Written instruction
Please find every line in the records below that contains the string "kern", matching case, and copy each one out.

** START Provided material **

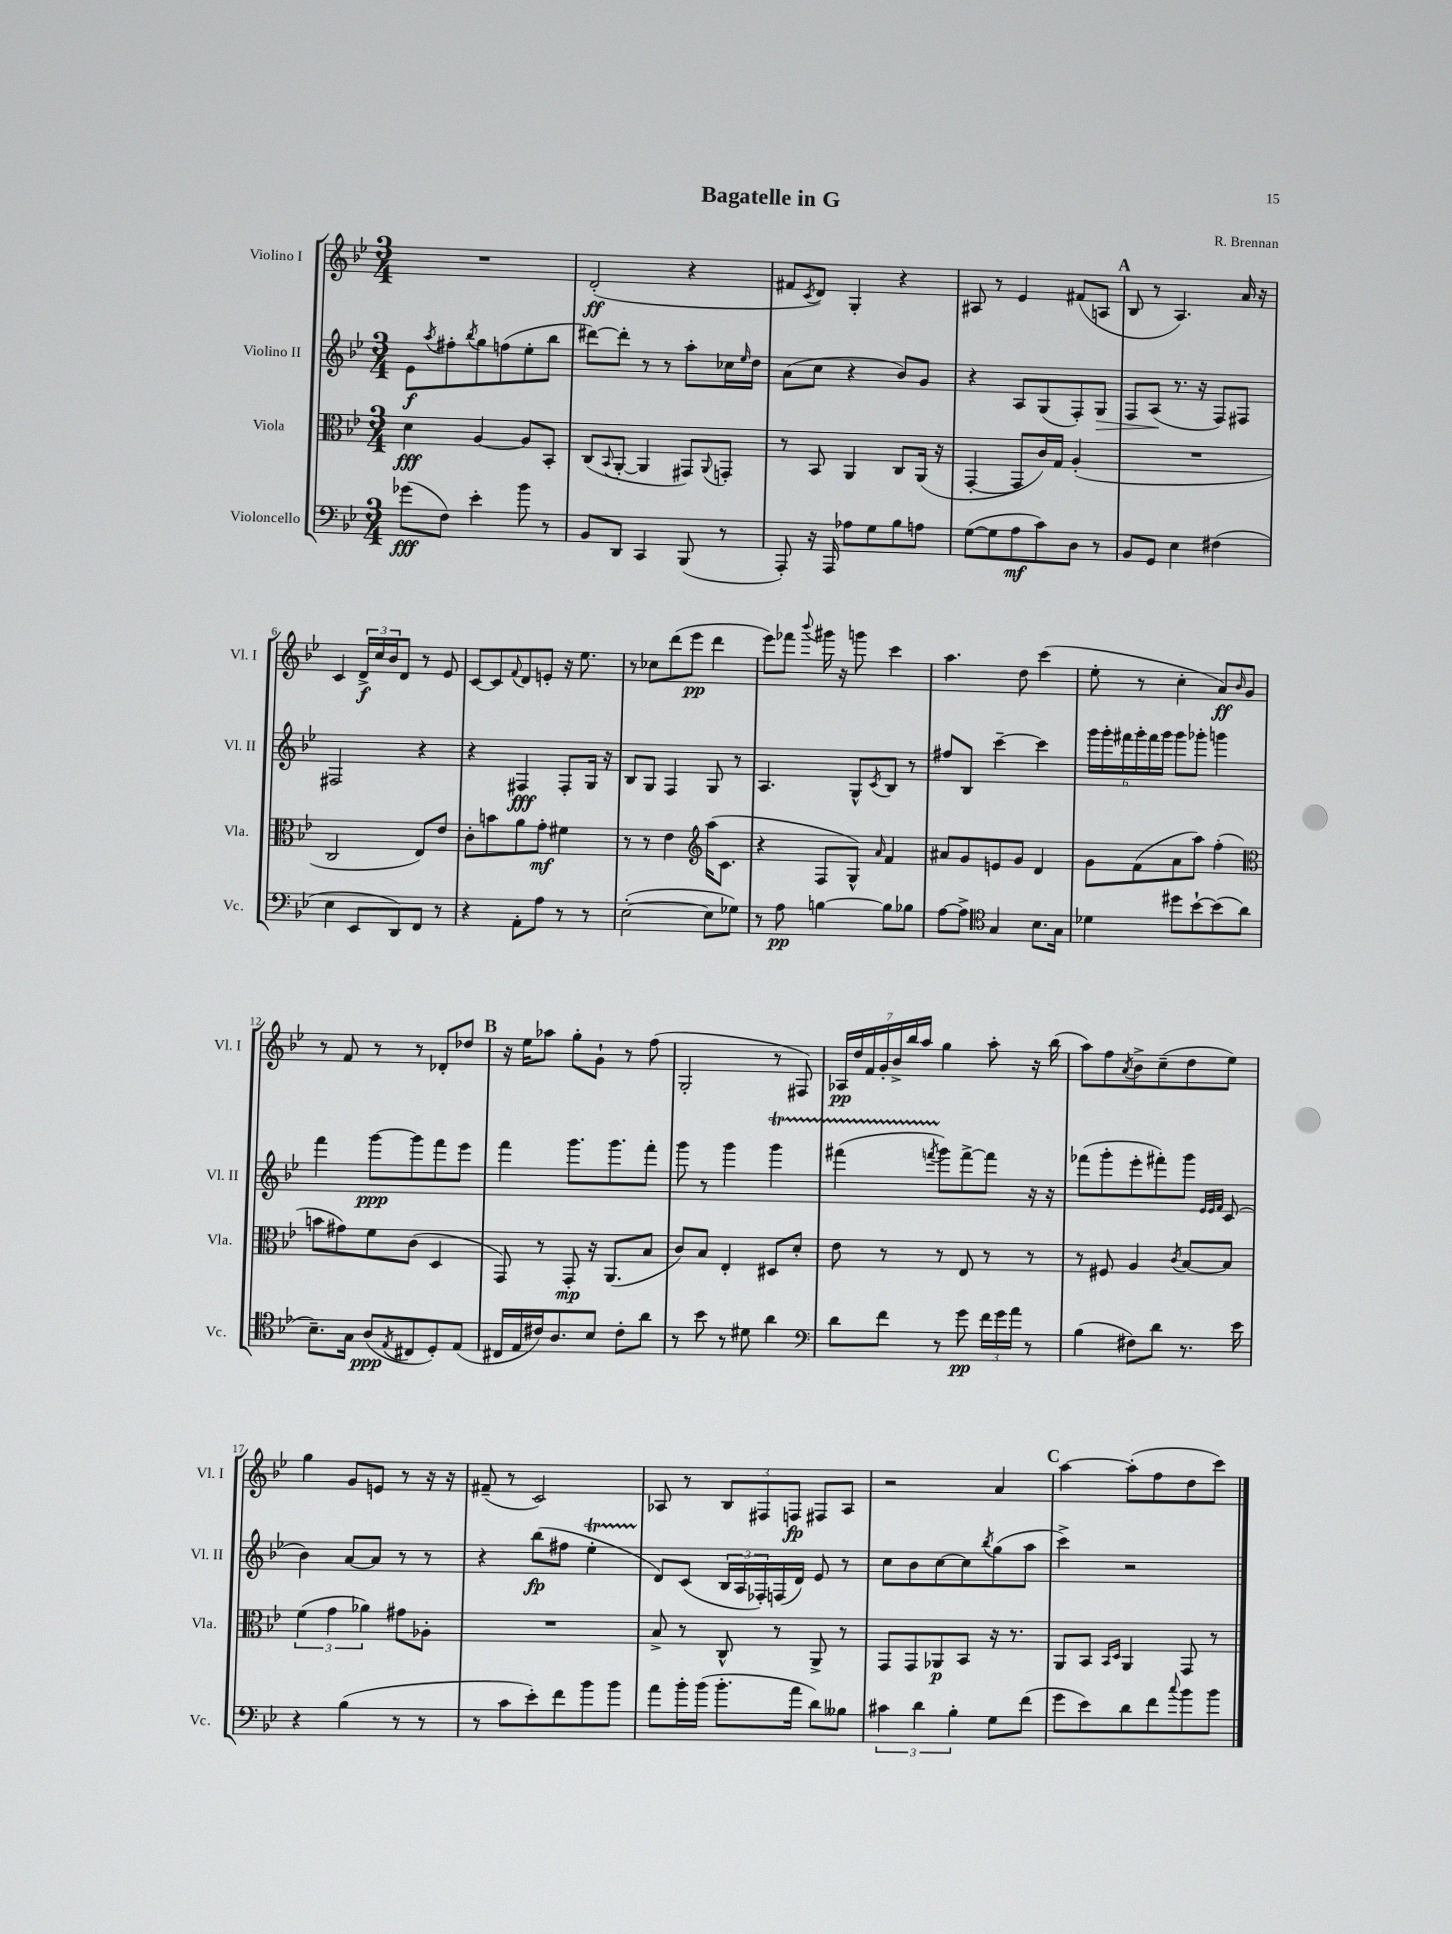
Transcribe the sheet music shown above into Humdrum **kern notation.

**kern	**dynam	**kern	**dynam	**kern	**dynam	**kern	**dynam
*part4	*part4	*part3	*part3	*part2	*part2	*part1	*part1
*staff4	*staff4	*staff3	*staff3	*staff2	*staff2	*staff1	*staff1
*I"Violoncello	*	*I"Viola	*	*I"Violino II	*	*I"Violino I	*
*I'Vc.	*	*I'Vla.	*	*I'Vl. II	*	*I'Vl. I	*
*clefF4	*	*clefC3	*	*clefG2	*	*clefG2	*
*k[b-e-]	*	*k[b-e-]	*	*k[b-e-]	*	*k[b-e-]	*
*M3/4	*	*M3/4	*	*M3/4	*	*M3/4	*
=1	=1	=1	=1	=1	=1	=1	=1
(8g-X\L	fff	4d\	fff	8e-\L	f	2.r	.
.	.	.	.	8qaa/	.	.	.
8F\J)	.	.	.	8ff#X'\	.	.	.
.	.	.	.	8qbb-/	.	.	.
4e-'\	.	[4A/	.	8gg\	.	.	.
.	.	.	.	(8ffn\	.	.	.
8b-\	.	8A/L]	.	8ee-'\	.	.	.
8r	.	8BB-'/J	.	8bb-\J	.	.	.
=2	=2	=2	=2	=2	=2	=2	=2
8BB-/L	.	(8C/L	.	[8ddd#X\L)	.	(2d'/	ff
.	.	8qqBB-/	.	.	.	.	.
8DD/J	.	[8AA'/J	.	8ddd#'\J]	.	.	.
4CC/	.	4AA/]	.	8r	.	.	.
.	.	.	.	8r	.	.	.
(8BBB-/	.	8GG#X/L)	.	8aa'\L	.	4r	.
.	.	8qqAA/	.	.	.	.	.
8r	.	8GGn'/J	.	16cc-X\L	.	.	.
.	.	.	.	16qqee-/	.	.	.
.	.	.	.	16dd\JJ	.	.	.
=3	=3	=3	=3	=3	=3	=3	=3
8AAA'/)	.	8r	.	(8a\L	.	8f#X/L	.
.	.	.	.	.	.	8qc/	.
16r	.	8BB-/	.	8cc\J	.	8d/J)	.
16AAA/	.	.	.	.	.	.	.
8A-X\L	.	4AA/	.	4r	.	4G'/	.
8G\	.	.	.	.	.	.	.
8B-\	.	8C/L	.	8b-/L)	.	4r	.
8An\J	.	(16AA/Jk	.	8g/J	.	.	.
.	.	16r	.	.	.	.	.
=4	=4	=4	=4	=4	=4	=4	=4
([8G\L	.	[4GG'/	.	4r	.	8A#X/	.
8G\]	.	.	.	.	.	8r	.
8A\	mf	8GG/L]	.	8A/L	.	4e-/	.
8c\)	.	16c/L)	.	(8G/	.	.	.
.	.	16G/JJ	.	.	.	.	.
8D\J	.	(4A'/	.	8F'/)	.	(8f#X/L	.
!	!	!	!	!	!LO:HP:b	!	!
8r	.	.	.	8G/J	>	8An/J	.
!!LO:REH:place=s1:t=A
=5	=5	=5	=5	=5	=5	=5	=5
8BB-/L	.	2.r	.	8F/L	.	8B-/	.
8GG/J	.	.	.	(8A/J	.	8r	.
4E-\	.	.	.	8.r	]	4.A/)	.
.	.	.	.	16r	.	.	.
(4F#X\	.	.	.	8F/L)	.	.	.
.	.	.	.	8F#X/J	.	16a/	.
.	.	.	.	.	.	16r	.
!!LO:LB:g=z
=6	=6	=6	=6	=6	=6	=6	=6
4E-\	.	2C/	.	2F#X/	.	4c/	.
8EE-/L	.	.	.	.	.	24d^/LL	f
.	.	.	.	.	.	24cc/	.
.	.	.	.	.	.	24b-/J	.
8DD/)	.	.	.	.	.	8d/J	.
8FF/J	.	8E-/L)	.	4r	.	8r	.
8r	.	8e-/J	.	.	.	8e-/	.
=7	=7	=7	=7	=7	=7	=7	=7
4r	.	8c'\L	.	4r	.	[8c/L	.
.	.	8bn\	.	.	.	8c/]	.
.	.	.	.	.	.	8qqf/	.
8AA'\L	.	8a\	.	4F#X/	fff	8d/	.
8A\J	.	8g'\J	mf	.	.	8en'/J	.
8r	.	4f#X\	.	8F#'/L	.	16r	.
.	.	.	.	.	.	8.ee-\	.
8r	.	.	.	16G/Jk	.	.	.
.	.	.	.	16r	.	.	.
=8	=8	=8	=8	=8	=8	=8	=8
([2E-'\	.	8r	.	8B-/L	.	8r	.
.	.	8r	.	8G/J	.	8cc-X\L	.
.	.	4e-\	.	4F/	.	(8ddd\	.
.	.	.	.	.	.	8eee-\J	pp
*	*	*clefG2	*	*	*	*	*
8E-\L]	.	(16aa\KL	.	8G/	.	4ddd\	.
.	.	8.c\J	.	.	.	.	.
8G-X\J)	.	.	.	8r	.	.	.
=9	=9	=9	=9	=9	=9	=9	=9
8r	.	4r	.	4.A/	.	8eee-\L)	.
8A\	pp	.	.	.	.	8fff-X\J	.
.	.	.	.	.	.	8qqbbb-/	.
[4Bn\	.	8F/L	.	.	.	16ggg#X\	.
.	.	.	.	.	.	16r	.
.	.	8G^^/J)	.	8G^^/L	.	8gggn\	.
.	.	16qqa/	.	8qc/	.	.	.
8B\L]	.	4f/	.	8B-/J	.	4ccc\	.
8B-X\J	.	.	.	8r	.	.	.
=10	=10	=10	=10	=10	=10	=10	=10
[8A\L	.	8a#X/L	.	8ff#X/L	.	4.aa\	.
8A^\J]	.	8g/	.	8B-/J	.	.	.
*clefC4	*	*	*	*	*	*	*
4G/	.	8en/	.	[4ccc~\	.	.	.
.	.	8g/J	.	.	.	8dd\	.
8.B-\L	.	4d/	.	4ccc\]	.	(4ccc\	.
16G\Jk	.	.	.	.	.	.	.
=11	=11	=11	=11	=11	=11	=11	=11
4d-X\	.	8g\L	.	24ggg\LL	.	8ee-'\	.
.	.	.	.	24ggg'\	.	.	.
.	.	.	.	24fff#X\	.	.	.
.	.	(8f\	.	24ggg'\	.	8r	.
.	.	.	.	24fff#\	.	.	.
.	.	.	.	24ggg\JJ	.	.	.
8dd#X\L	.	8a\	.	8ggg\L	.	4cc'\	.
[8b-`\	.	8aa\J)	.	8ggg-X'\J	.	.	.
(8b-\]	.	(4ff'\	.	4gggn\	.	8a/L)	ff
.	.	.	.	.	.	16qqb-/	.
8a\J	.	.	.	.	.	8g/J	.
!!LO:LB:g=z
=12	=12	=12	=12	=12	=12	=12	=12
*	*	*clefC3	*	*	*	*	*
8.B-~\L)	.	8bn\L	.	4fff\	.	8r	.
.	.	8g#X\)	.	.	.	8f/	.
16G\Jk	.	.	.	.	.	.	.
(8A/L	ppp	8f\	.	[8ggg\L	ppp	8r	.
8qE-/	.	.	.	.	.	.	.
8C#X/	.	(8c\J	.	8ggg\]	.	8r	.
8D'/)	.	4D/	.	8fff\	.	8d-X'/L	.
(8E-/J	.	.	.	8eee-\J	.	8dd-X/J	.
!!LO:REH:place=s1:t=B
=13	=13	=13	=13	=13	=13	=13	=13
16C#X/LL	.	8GG/)	.	4fff\	.	16r	.
16E-/	.	.	.	.	.	16ee-\KL	.
16c#X/J)	.	8r	.	.	.	8aa-X\J	.
8.A/	.	.	.	.	.	.	.
.	.	8GG'/	mp	8.ggg\L	.	8gg'\L	.
8B-/J	.	16r	.	.	.	8g`\J	.
.	.	(8.AA/L	.	8.ggg\	.	.	.
8c#'\L	.	.	.	.	.	8r	.
8a\J	.	8B-/J	.	8fff'\J	.	(8ff\	.
=14	=14	=14	=14	=14	=14	=14	=14
8r	.	8c/L)	.	8ggg\	.	2G'/	.
8b-\	.	8B-/J	.	8r	.	.	.
8r	.	4E-'/	.	4ggg\	.	.	.
8d#X\	.	.	.	.	.	.	.
4a\	.	8D#X/L	.	4gggT\	.	8r	.
.	.	8d'/J	.	.	.	8F#X/)	.
=15	=15	=15	=15	=15	=15	=15	=15
*clefF4	*	*	*	*	*	*	*
8d\L	.	8e-\	.	(4fff#XTTT\	.	28A-X/LL	pp
.	.	.	.	.	.	28dd/	.
.	.	.	.	.	.	28f/	.
.	.	.	.	.	.	28g'/	.
8f\J	.	8r	.	.	.	.	.
.	.	.	.	.	.	28b-^/	.
.	.	.	.	.	.	28bb-/	.
.	.	.	.	.	.	28aa/JJ	.
.	.	.	.	8qfffn/	.	.	.
8r	.	8r	.	8ggg\L)	.	4gg\	.
8g\	pp	8E-/	.	[8fff^\	.	.	.
24f\LL	.	8r	.	8fff\J]	.	8aa'\	.
24g\	.	.	.	.	.	.	.
24a\JJ	.	.	.	.	.	.	.
8r	.	8r	.	16r	.	16r	.
.	.	.	.	16r	.	(16bb-\	.
=16	=16	=16	=16	=16	=16	=16	=16
(4B-\	.	8r	.	(8fff-X\L	.	8aa\L)	.
.	.	8F#X/	.	8ggg'\	.	8ff\	.
.	.	.	.	.	.	8qa/	.
8F#X\L)	.	4A/	.	8eee-'\	.	8b-^\	.
8d\J	.	.	.	8fff#X'\)	.	(8cc~\	.
.	.	8qc/	.	.	.	.	.
8.r	.	[8B-/L	.	8ggg\J	.	8dd\	.
.	.	.	.	32qqe-/LLL	.	.	.
.	.	.	.	32qqe-/	.	.	.
.	.	.	.	32qqf/JJJ	.	.	.
.	.	8B-/J]	.	(8c/	.	8ee-\J)	.
16e-\	.	.	.	.	.	.	.
!!LO:LB:g=z
=17	=17	=17	=17	=17	=17	=17	=17
4r	.	(6f\	.	4b-\)	.	4gg\	.
.	.	6g\	.	.	.	.	.
(4B-\	.	.	.	[8a/L	.	8g/L	.
.	.	6a-X\)	.	.	.	.	.
.	.	.	.	8a/J]	.	8en/J	.
8r	.	8g#X\L	.	8r	.	8r	.
8r	.	8A-X'\J	.	8r	.	16r	.
.	.	.	.	.	.	16r	.
=18	=18	=18	=18	=18	=18	=18	=18
8r	.	2.r	.	4r	.	(8f#X~/	.
8c\L	.	.	.	.	.	8r	.
8e-'\)	.	.	.	(8bb-\L	fp	2c/)	.
8f\	.	.	.	8ff#X\J	.	.	.
8b-\	.	.	.	4ee-T'\	.	.	.
8b-\J	.	.	.	.	.	.	.
=19	=19	=19	=19	=19	=19	=19	=19
8a\L	.	8B-^/	.	8d/L)	.	8A-X/	.
16b-'\L	.	8r	.	(8c/J	.	8r	.
(16b-\JJ	.	.	.	.	.	.	.
8.b-'\L	.	8C^^/	.	24B-/LL	.	12B-/L	.
.	.	.	.	24A/	.	.	.
.	.	.	.	24F-X'/)	.	12F#X/	.
.	.	8r	.	(16Fn/	.	.	.
.	.	.	.	.	.	12Fn/J	fp
16a\Jk	.	.	.	16d/JJ)	.	.	.
8d\L)	.	8AA^/	.	8e-/	.	8F#X/L	.
8B--X\J	.	8r	.	8r	.	8A-/J	.
=20	=20	=20	=20	=20	=20	=20	=20
6c#X\	.	8GG/L	.	8cc\L	.	2r	.
.	.	8GG/	.	8b-\	.	.	.
6d\	.	.	.	.	.	.	.
.	.	8AA-X/	p	[8cc\	.	.	.
6B-'\	.	.	.	.	.	.	.
.	.	8BB-/J	.	8cc\]	.	.	.
.	.	.	.	8qbb-/	.	.	.
8G\L	.	16r	.	(8gg\	.	4a/	.
.	.	8.r	.	.	.	.	.
(8f\J	.	.	.	8aa\J	.	.	.
!!LO:REH:place=s1:t=C
=21	=21	=21	=21	=21	=21	=21	=21
8g\L	.	8AA/L	.	4ccc^\)	.	[4aa\	.
8e-\)	.	8BB-/J	.	.	.	.	.
.	.	16qqBB-/LL	.	.	.	.	.
.	.	16qqD/JJ	.	.	.	.	.
8d\	.	4AA/	.	2r	.	(8aa'\L]	.
8f\	.	.	.	.	.	8ff\	.
8qqcc/	.	.	.	.	.	.	.
8b-\	.	8GG/	.	.	.	8dd\	.
8b-\J	.	8r	.	.	.	8ccc\J)	.
==	==	==	==	==	==	==	==
*-	*-	*-	*-	*-	*-	*-	*-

** END Provided material **

Full solution
Transcribe the sheet music shown above into Humdrum **kern notation.
**kern	**dynam	**kern	**dynam	**kern	**dynam	**kern	**dynam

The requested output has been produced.